## EXERCISE DESCRIPTION
Go to the line below containing "C12: 220uF (plus" and print exactly from there through the line containing "U1 pin GND: DGND -> -9V", both included. Print nothing else.

*** Opening STORED DATA ***

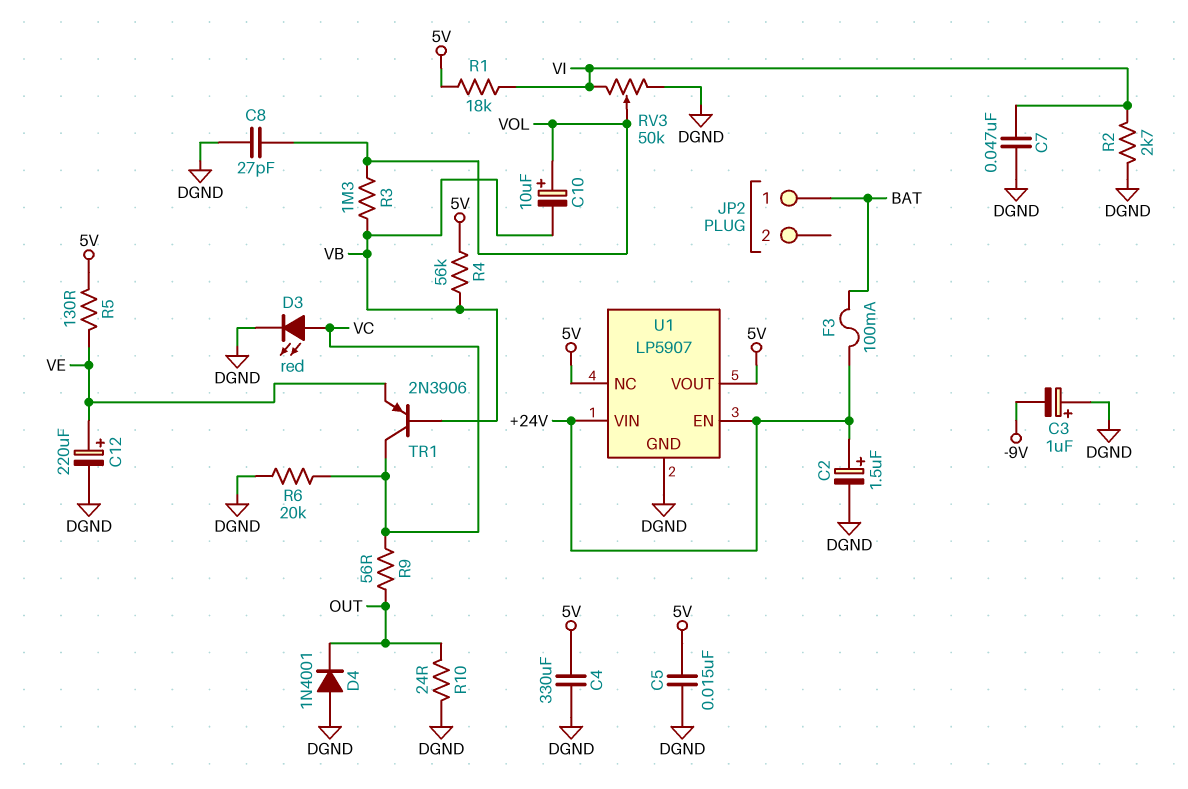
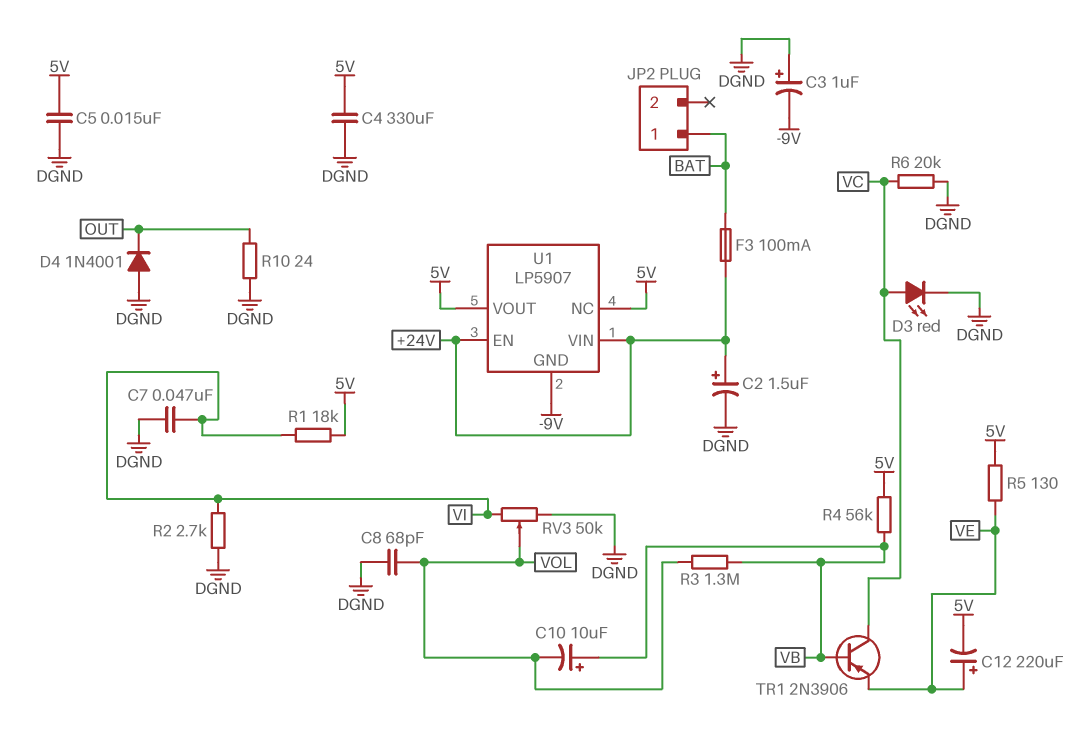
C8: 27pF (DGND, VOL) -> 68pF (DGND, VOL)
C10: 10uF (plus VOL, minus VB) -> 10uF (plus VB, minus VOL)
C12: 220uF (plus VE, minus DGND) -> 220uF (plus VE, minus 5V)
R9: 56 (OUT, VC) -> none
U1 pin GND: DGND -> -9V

*** Closing STORED DATA ***
*** Opening STORED DATA ***

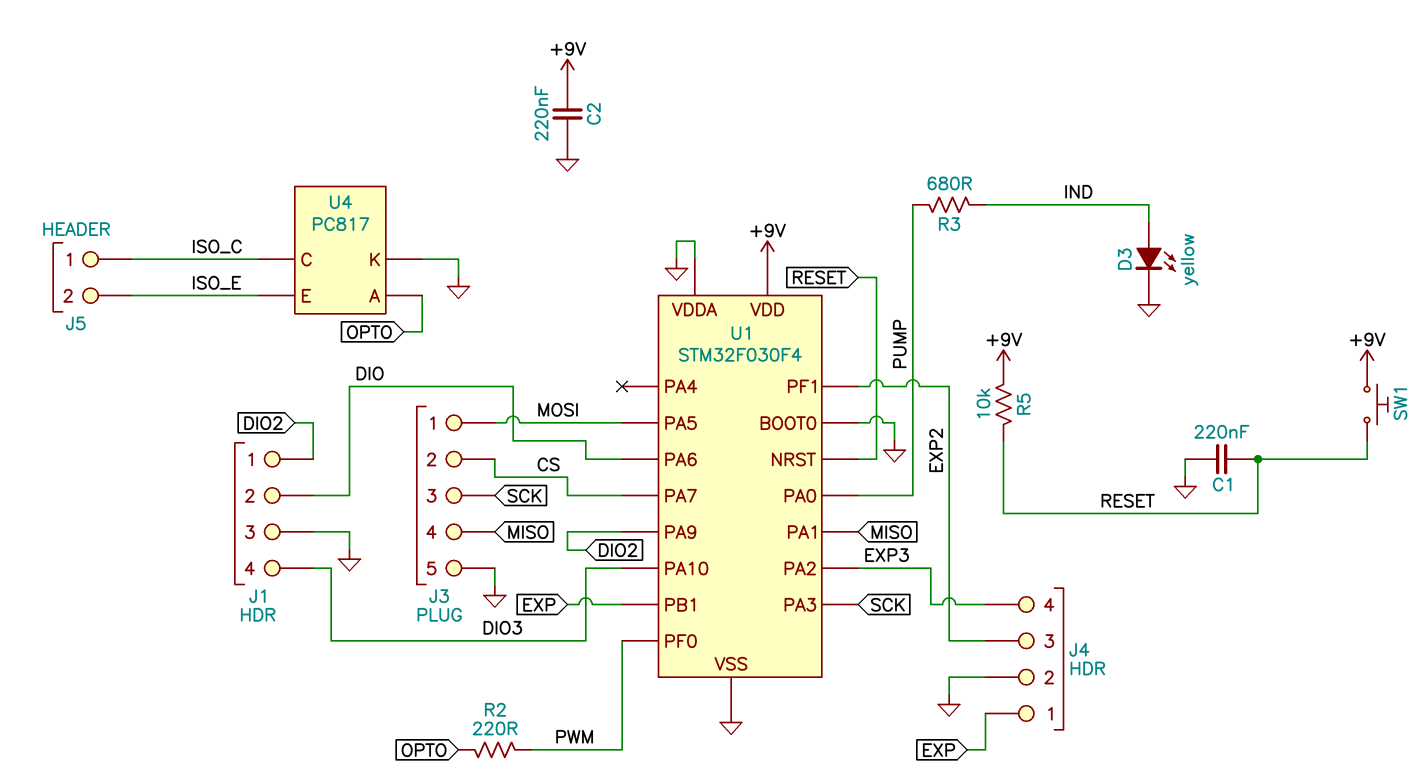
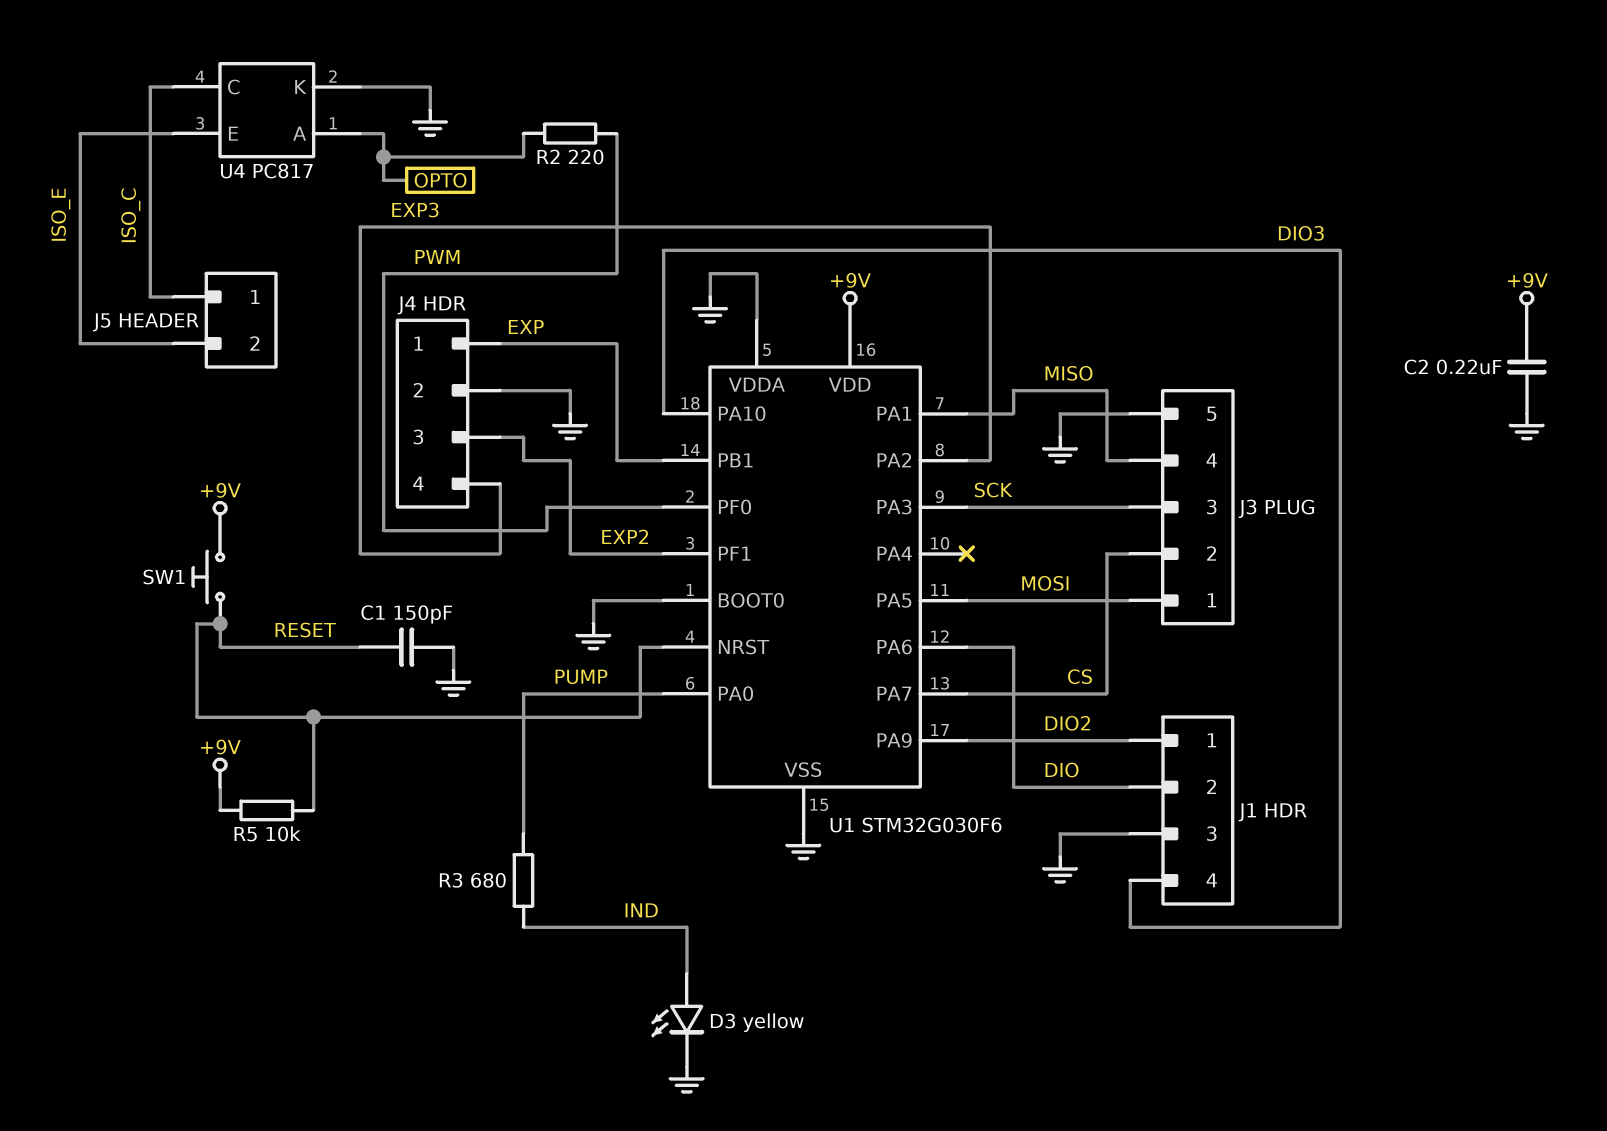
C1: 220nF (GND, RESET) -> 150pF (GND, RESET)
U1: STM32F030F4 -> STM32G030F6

*** Closing STORED DATA ***

## RESPONSE TO THIS TASK
C12: 220uF (plus VE, minus DGND) -> 220uF (plus VE, minus 5V)
R9: 56 (OUT, VC) -> none
U1 pin GND: DGND -> -9V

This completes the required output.